Work required: Your answer must contain each line of the listing in which "black" appears, copied in full.
== Information shown ==
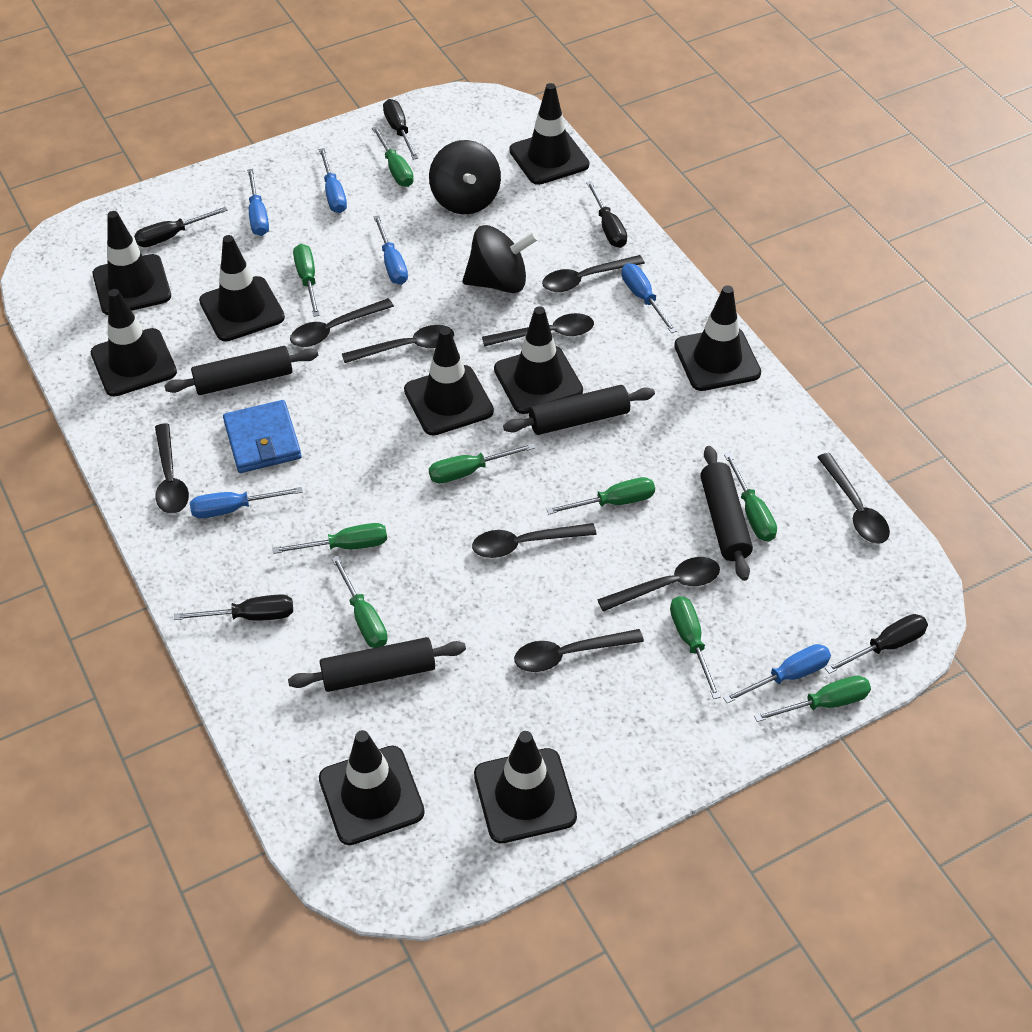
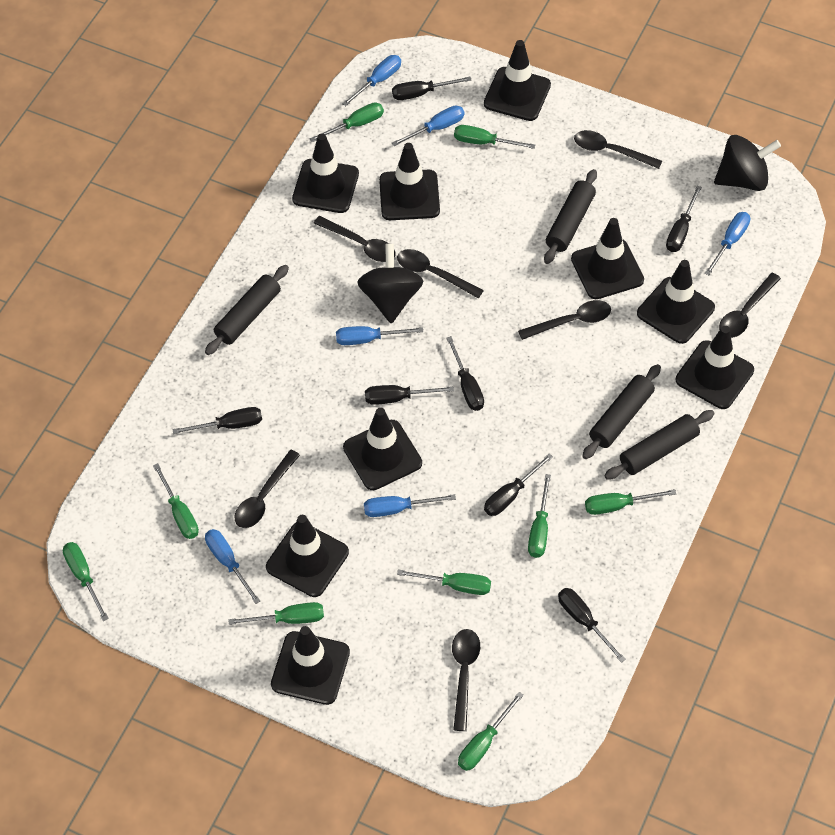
black screwdriver: 5 -> 7
black spoon: 9 -> 7
blue wallet: 1 -> 0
===
The completed task:
black screwdriver: 5 -> 7
black spoon: 9 -> 7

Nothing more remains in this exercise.